### DATA BELOW:

..........

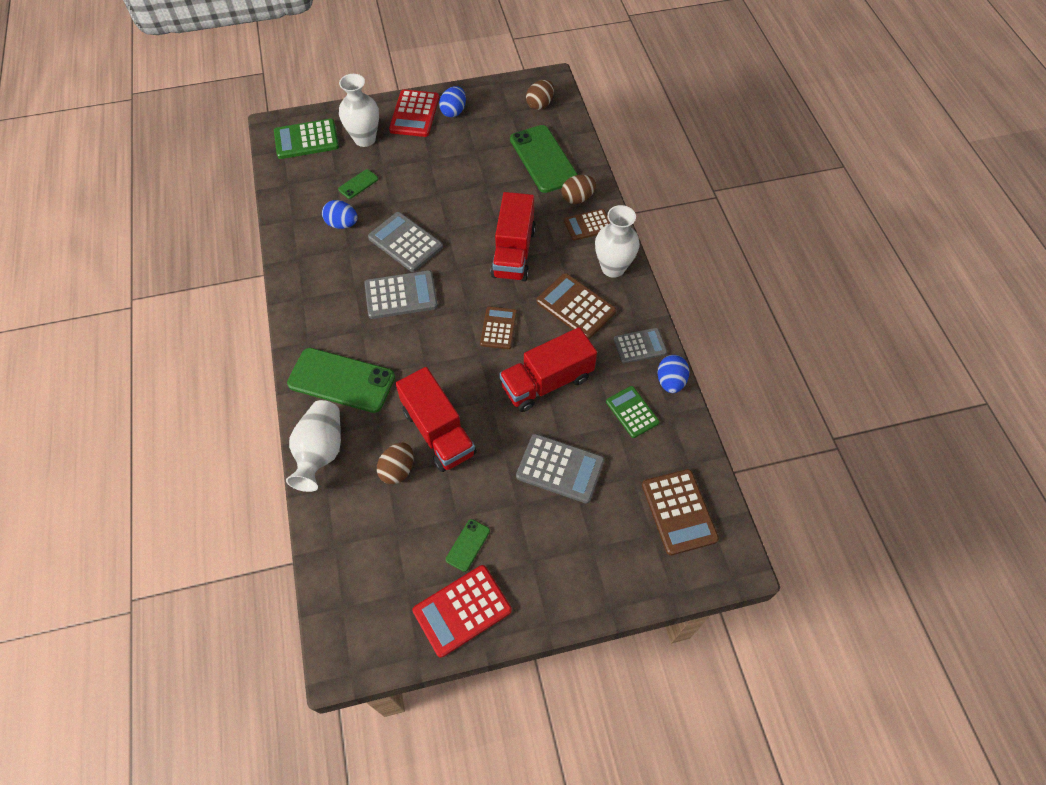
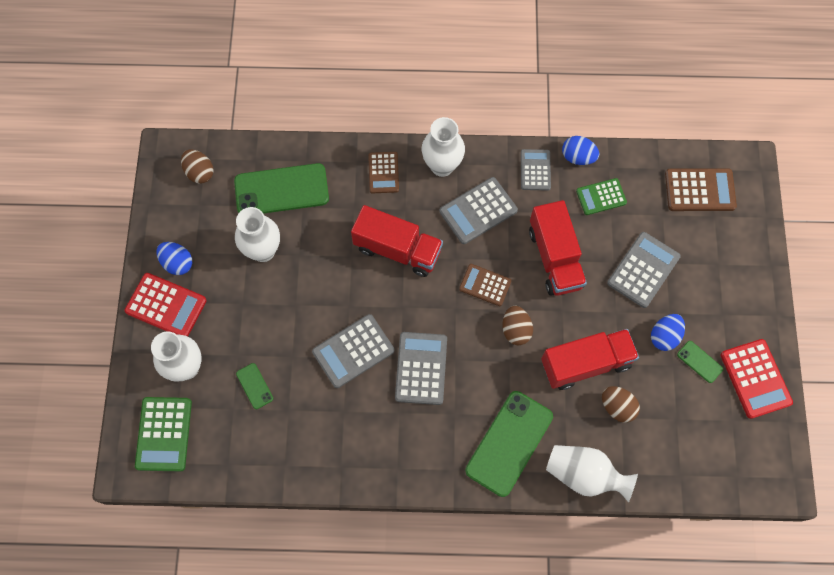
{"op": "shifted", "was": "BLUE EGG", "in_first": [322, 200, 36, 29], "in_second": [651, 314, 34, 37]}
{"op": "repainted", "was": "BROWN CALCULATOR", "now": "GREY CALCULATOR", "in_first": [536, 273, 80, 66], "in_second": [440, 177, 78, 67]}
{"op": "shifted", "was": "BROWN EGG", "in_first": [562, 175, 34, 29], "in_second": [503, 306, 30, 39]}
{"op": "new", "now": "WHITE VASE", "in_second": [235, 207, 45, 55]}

..........

### TASK GOAL:
All of the material goes into the answer exactly as it stands, except for the pictures.

### SOLUTION FOR THIS EXERCISE:
{"op": "shifted", "was": "BLUE EGG", "in_first": [322, 200, 36, 29], "in_second": [651, 314, 34, 37]}
{"op": "repainted", "was": "BROWN CALCULATOR", "now": "GREY CALCULATOR", "in_first": [536, 273, 80, 66], "in_second": [440, 177, 78, 67]}
{"op": "shifted", "was": "BROWN EGG", "in_first": [562, 175, 34, 29], "in_second": [503, 306, 30, 39]}
{"op": "new", "now": "WHITE VASE", "in_second": [235, 207, 45, 55]}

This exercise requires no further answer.